Start of Input

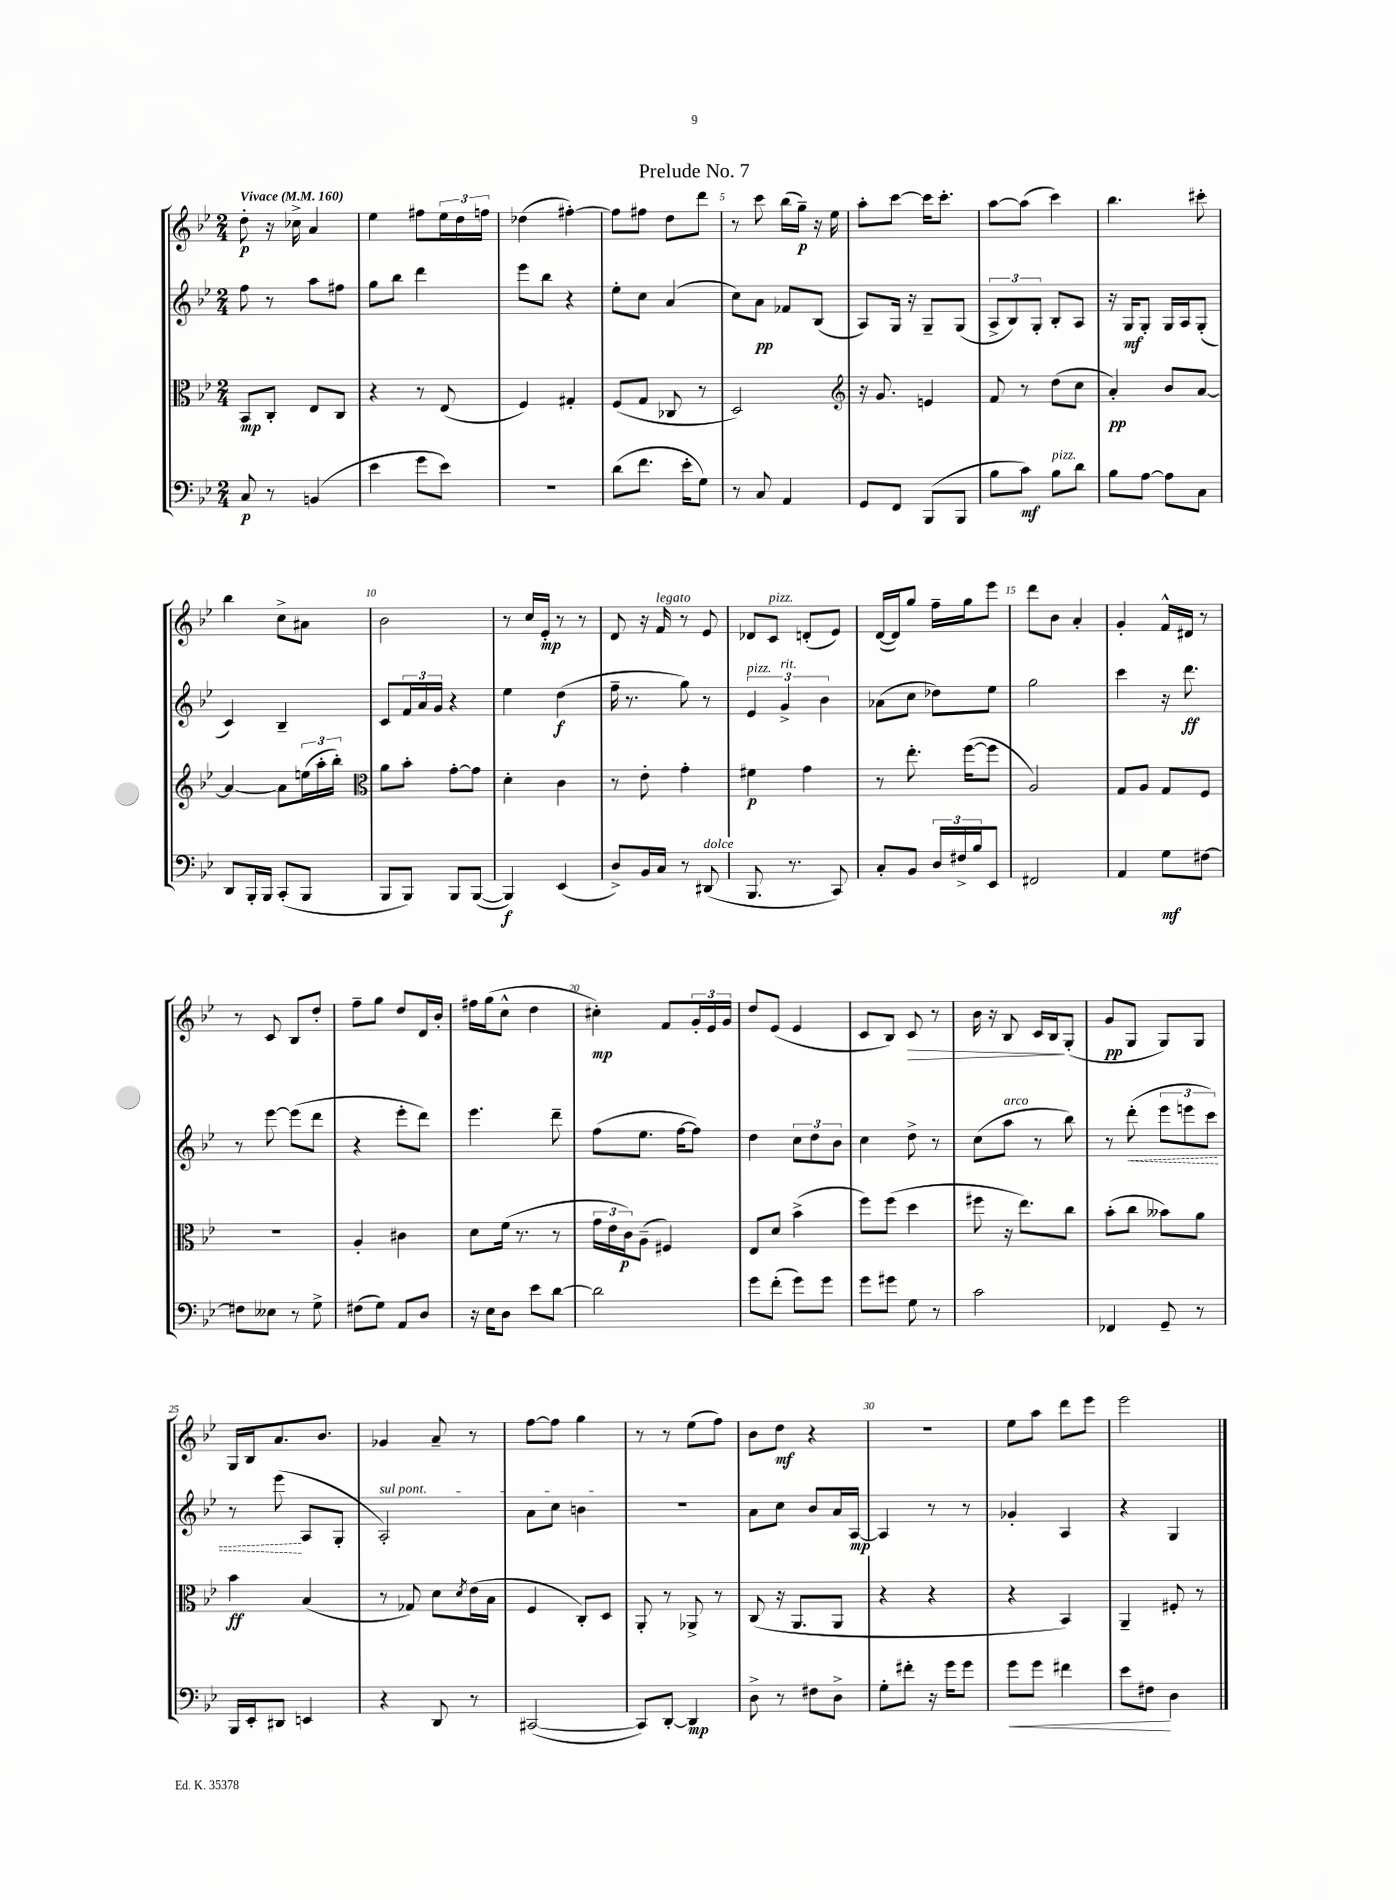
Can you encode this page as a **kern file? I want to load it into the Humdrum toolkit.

**kern	**dynam	**kern	**dynam	**kern	**dynam	**kern	**dynam
*part4	*part4	*part3	*part3	*part2	*part2	*part1	*part1
*staff4	*staff4	*staff3	*staff3	*staff2	*staff2	*staff1	*staff1
*clefF4	*	*clefC3	*	*clefG2	*	*clefG2	*
*k[b-e-]	*	*k[b-e-]	*	*k[b-e-]	*	*k[b-e-]	*
*M2/4	*	*M2/4	*	*M2/4	*	*M2/4	*
*MM160	*	*MM160	*	*MM160	*	*MM160	*
=1	=1	=1	=1	=1	=1	=1	=1
!	!	!	!	!	!	!LO:TX:a:B:t=Vivace	!
8C/	p	8BB-/L	mp	8ff\	.	8dd'\	p
8r	.	8C'/J	.	8r	.	16r	.
.	.	.	.	.	.	16cc-X^\	.
(4BBn/	.	8E-/L	.	8aa\L	.	4a/	.
.	.	8C/J	.	8ff#X\J	.	.	.
=2	=2	=2	=2	=2	=2	=2	=2
4e-\	.	4r	.	8gg\L	.	4ee-\	.
.	.	.	.	8bb-\J	.	.	.
8g\L	.	8r	.	4ddd\	.	8ff#X\L	.
8e-\J)	.	(8E-/	.	.	.	24ee-\L	.
.	.	.	.	.	.	24dd\	.
.	.	.	.	.	.	24ffn\JJ	.
=3	=3	=3	=3	=3	=3	=3	=3
2r	.	4F/)	.	8eee-\L	.	(4dd-X\	.
.	.	.	.	8bb-\J	.	.	.
.	.	4G#X'/	.	4r	.	[4ff#X'\)	.
=4	=4	=4	=4	=4	=4	=4	=4
(8d\L	.	(8F/L	.	8ee-'\L	.	8ff#\L]	.
8.f\J	.	8G/J	.	8cc\J	.	8ff#X\J	.
.	.	8C-X/	.	(4a/	.	8dd\L	.
16e-'\KL	.	.	.	.	.	.	.
8G\J)	.	8r	.	.	.	8ddd\J	.
=5	=5	=5	=5	=5	=5	=5	=5
8r	.	2D/)	.	8cc\L)	.	8r	.
8C/	.	.	.	8a\J	pp	8ccc\	.
4AA/	.	.	.	8f-X/L	.	(16bb-\LL	.
.	.	.	.	.	.	16gg~\JJ)	p
.	.	.	.	(8B-/J	.	16r	.
.	.	.	.	.	.	16ee-\	.
=6	=6	=6	=6	=6	=6	=6	=6
*	*	*clefG2	*	*	*	*	*
8GG/L	.	16r	.	8A/L)	.	8aa'\L	.
.	.	8.g/	.	.	.	.	.
8FF/J	.	.	.	16G/Jk	.	[8ccc\J	.
.	.	.	.	16r	.	.	.
(8BBB-/L	.	4en/	.	8G~/L	.	16ccc\KL]	.
.	.	.	.	.	.	8.ccc'\J	.
8BBB-/J	.	.	.	(8G/J	.	.	.
=7	=7	=7	=7	=7	=7	=7	=7
8B-\L	.	8f/	.	12A^/L	.	[8aa\L	.
.	.	.	.	12B-/)	.	.	.
8c\J)	mf	8r	.	.	.	(8aa\J]	.
.	.	.	.	12G'/J	.	.	.
!LO:TX:a:i:t=pizz.	!	!	!	!	!	!	!
8B-\L	.	(8dd\L	.	8B-'/L	.	4ccc\)	.
8d\J	.	8cc\J	.	8A/J	.	.	.
=8	=8	=8	=8	=8	=8	=8	=8
8B-\L	.	4a'/)	pp	16r	.	4.bb-\	.
.	.	.	.	16G/KL	mf	.	.
[8A\J	.	.	.	8G'/J	.	.	.
8A\L]	.	8b-/L	.	16G/LL	.	.	.
.	.	.	.	16A/J	.	.	.
8C\J	.	[8a/J	.	(8G'/J	.	8ccc#X'\	.
!!LO:LB:g=z
=9	=9	=9	=9	=9	=9	=9	=9
8DD/L	.	4a/_	.	4c/)	.	4bb-\	.
16BBB-'/L	.	.	.	.	.	.	.
16BBB-/JJ	.	.	.	.	.	.	.
(8CC'/L	.	8a\L]	.	4B-~/	.	8cc^\L	.
8BBB-/J	.	(24een\L	.	.	.	8a#X\J	.
.	.	24aa'\	.	.	.	.	.
.	.	24bb-'\JJ)	.	.	.	.	.
=10	=10	=10	=10	=10	=10	=10	=10
*	*	*clefC3	*	*	*	*	*
8BBB-/L	.	8a\L	.	8c/L	.	2b-\	.
8BBB-/J)	.	8b-'\J	.	24f/L	.	.	.
.	.	.	.	24a/	.	.	.
.	.	.	.	24g/JJ	.	.	.
8BBB-/L	.	[8g'\L	.	4r	.	.	.
([8BBB-/J	.	8g\J]	.	.	.	.	.
=11	=11	=11	=11	=11	=11	=11	=11
4BBB-/])	f	4d'\	.	4ee-\	.	8r	.
.	.	.	.	.	.	16cc/LL	.
.	.	.	.	.	.	16e-'/JJ	mp
(4EE-/	.	4c\	.	(4dd\	f	8r	.
.	.	.	.	.	.	8r	.
=12	=12	=12	=12	=12	=12	=12	=12
8D^/L)	.	8r	.	16ff~\	.	8d/	.
.	.	.	.	8.r	.	.	.
16BB-/L	.	8e-'\	.	.	.	16r	.
!	!	!	!	!	!	!LO:TX:a:i:t=legato	!
16C/JJ	.	.	.	.	.	16f/	.
8r	.	4g'\	.	8gg\)	.	8r	.
!LO:TX:a:i:t=dolce	!	!	!	!	!	!	!
(8DD#X/	.	.	.	8r	.	8e-/	.
=13	=13	=13	=13	=13	=13	=13	=13
!	!	!	!	!LO:TX:a:i:t=pizz.	!	!	!
8.BBB-/	.	4f#X\	p	6e-/	.	8d-X/L	.
!	!	!	!	!	!	!LO:TX:a:i:t=pizz.	!
.	.	.	.	.	.	8c/J	.
!	!	!	!	!LO:TX:a:i:t=rit.	!	!	!
.	.	.	.	6g^/	.	.	.
8.r	.	.	.	.	.	.	.
.	.	4g\	.	.	.	(8dn'/L	.
.	.	.	.	6b-\	.	.	.
8CC/)	.	.	.	.	.	8e-/J)	.
=14	=14	=14	=14	=14	=14	=14	=14
8C'/L	.	8r	.	(8a-X\L	.	([16d/LL	.
.	.	.	.	.	.	16d/J])	.
8BB-/J	.	8.ee-'\	.	8cc\J	.	8gg/J	.
24D/LL	.	.	.	8dd-X\L)	.	16ff~\LL	.
24F#X^/	.	.	.	.	.	.	.
.	.	([16ff\KL	.	.	.	16gg\J	.
24B-/J	.	.	.	.	.	.	.
8EE-/J	.	8ff\J]	.	8ee-\J	.	8eee-\J	.
=15	=15	=15	=15	=15	=15	=15	=15
2FF#X/	.	2A/)	.	2gg\	.	8ddd\L	.
.	.	.	.	.	.	8b-\J	.
.	.	.	.	.	.	4a'/	.
=16	=16	=16	=16	=16	=16	=16	=16
4AA/	.	8G/L	.	4ccc\	.	4g'/	.
.	.	8A/J	.	.	.	.	.
8G\L	mf	8G/L	.	16r	.	16f^^/LL	.
.	.	.	.	8.ddd\	ff	16d#X/JJ	.
[8F#X\J	.	8F/J	.	.	.	8r	.
!!LO:LB:g=z
=17	=17	=17	=17	=17	=17	=17	=17
8F#X\L]	.	2r	.	8r	.	8r	.
8E--X\J	.	.	.	[8eee-\	.	8c/	.
8r	.	.	.	(8eee-\L]	.	8B-/L	.
8G^\	.	.	.	8ddd\J	.	8dd'/J	.
=18	=18	=18	=18	=18	=18	=18	=18
(8F#X\L	.	4A'/	.	4r	.	8ff~\L	.
8G\J)	.	.	.	.	.	8gg\J	.
8AA/L	.	4c#X\	.	8eee-'\L	.	8dd/L	.
8D/J	.	.	.	8ddd\J)	.	16d/L	.
.	.	.	.	.	.	16b-'/JJ	.
=19	=19	=19	=19	=19	=19	=19	=19
16r	.	8d\L	.	4.eee-\	.	16ff#X\LL	.
16E-\KL	.	.	.	.	.	(16gg\J	.
8D\J	.	(16f\Jk	.	.	.	8cc^^\J	.
.	.	8.r	.	.	.	.	.
8e-\L	.	.	.	.	.	4dd\	.
[8d\J	.	8r	.	8ddd~\	.	.	.
=20	=20	=20	=20	=20	=20	=20	=20
2d\]	.	24g\LL	.	(8ff\L	.	4cc#X'\)	mp
.	.	24e-\	.	.	.	.	.
.	.	24c\J)	p	.	.	.	.
.	.	(8A~\J	.	8.ee-\J	.	.	.
.	.	4F#X/)	.	.	.	8f/L	.
.	.	.	.	[16ff\KL	.	.	.
.	.	.	.	8ff\J])	.	24g'/L	.
.	.	.	.	.	.	24e-/	.
.	.	.	.	.	.	24g/JJ	.
=21	=21	=21	=21	=21	=21	=21	=21
8g\L	.	8E-/L	.	4dd\	.	8dd/L	.
(8f'\J	.	8d/J	.	.	.	(8e-/J	.
8g\L)	.	(4b-^\	.	12cc\L	.	4e-/	.
.	.	.	.	12dd\	.	.	.
8g\J	.	.	.	.	.	.	.
.	.	.	.	12b-\J	.	.	.
=22	=22	=22	=22	=22	=22	=22	=22
8g\L	.	8ff\L)	.	4cc\	.	8c/L	.
8g#X\J	.	(8ff\J	.	.	.	8B-/J)	.
!	!	!	!	!	!	!	!LO:HP:b
8G\	.	4dd\	.	8dd^\	.	8c/	>
8r	.	.	.	8r	.	8r	.
=23	=23	=23	=23	=23	=23	=23	=23
2c\	.	8ff#X\	.	(8cc\L	.	16b-\	.
.	.	.	.	.	.	16r	.
!	!	!	!	!LO:TX:a:i:t=arco	!	!	!
.	.	16r	.	8aa\J	.	8B-/	.
.	.	8.ee-\L)	.	.	.	.	.
.	.	.	.	8r	.	16c/LL	.
.	.	.	.	.	.	16B-/J	.
.	.	8cc\J	.	8bb-\)	.	(8G'/J	]
=24	=24	=24	=24	=24	=24	=24	=24
4FF-X/	.	(8b-'\L	.	8r	.	8g/L	pp
!	!	!	!	!	!LO:HP:b	!	!
.	.	8cc\J	.	(8ddd'\	<	8G/J	.
8GG~/	.	8b--X\L)	.	12eee-\L	.	8G/L)	.
.	.	.	.	12eeen\	.	.	.
8r	.	8a\J	.	.	.	8G/J	.
.	.	.	.	12ccc\J)	.	.	.
!!LO:LB:g=z
=25	=25	=25	=25	=25	=25	=25	=25
16BBB-/LL	.	4b-\	ff	8r	.	16G/LL	.
16EE-'/J	.	.	.	.	.	16B-/J	.
8DD#X/J	.	.	.	(8eee-\	.	8.a/	.
4EEn/	.	(4B-/	.	8A/L	[	.	.
.	.	.	.	.	.	8.b-/J	.
.	.	.	.	8G'/J	.	.	.
=26	=26	=26	=26	=26	=26	=26	=26
!	!	!	!	!LO:TX:a:i:t=sul pont.	!	!	!
4r	.	8r	.	2A'/)	.	4g-X/	.
.	.	8G-X/)	.	.	.	.	.
8DD/	.	8d\L	.	.	.	8a~/	.
.	.	8qd/	.	.	.	.	.
8r	.	(16e-\L	.	.	.	8r	.
.	.	16B-\JJ	.	.	.	.	.
=27	=27	=27	=27	=27	=27	=27	=27
([2CC#X/	.	4F/	.	8a\L	.	[8ff\L	.
.	.	.	.	8cc\J	.	8ff\J]	.
.	.	8C'/L)	.	4bn\	.	4gg\	.
.	.	8D/J	.	.	.	.	.
=28	=28	=28	=28	=28	=28	=28	=28
8CC#/L])	.	8AA'/	.	2r	.	8r	.
[8DD'/J	.	8r	.	.	.	8r	.
4DD/]	mp	8AA-X^/	.	.	.	(8ee-\L	.
.	.	8r	.	.	.	8ff\J)	.
=29	=29	=29	=29	=29	=29	=29	=29
8D^\	.	(8C/	.	8a\L	.	8b-\L	.
8r	.	16r	.	8cc\J	.	8dd\J	mf
.	.	8.AA/L	.	.	.	.	.
8F#X\L	.	.	.	8b-/L	.	4r	.
8D^\J	.	8AA/J	.	16a/L	.	.	.
.	.	.	.	[16A/JJ	mp	.	.
=30	=30	=30	=30	=30	=30	=30	=30
8G'\L	.	4r	.	4A/]	.	2r	.
8f#X'\J	.	.	.	.	.	.	.
16r	.	4r	.	8r	.	.	.
16g\KL	.	.	.	.	.	.	.
8g\J	.	.	.	8r	.	.	.
=31	=31	=31	=31	=31	=31	=31	=31
!	!LO:HP:b	!	!	!	!	!	!
8g\L	<	4r	.	4g-X'/	.	8ee-\L	.
8g\J	.	.	.	.	.	8aa\J	.
4f#X\	.	4BB-/)	.	4A/	.	8ddd\L	.
.	.	.	.	.	.	8eee-\J	.
=32	=32	=32	=32	=32	=32	=32	=32
8e-\L	.	4AA~/	.	4r	.	2eee-\	.
8F#X\J	.	.	.	.	.	.	.
4D\	[	8F#X'/	.	4G/	.	.	.
.	.	8r	.	.	.	.	.
==	==	==	==	==	==	==	==
*-	*-	*-	*-	*-	*-	*-	*-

End of Input

• What needs to be done: From the data above, keep only the lines that contain the string "kern". Treat uppercase and lowercase as different.

• Right answer:
Can you encode this page as a **kern file? I want to load it into the Humdrum toolkit.
**kern	**dynam	**kern	**dynam	**kern	**dynam	**kern	**dynam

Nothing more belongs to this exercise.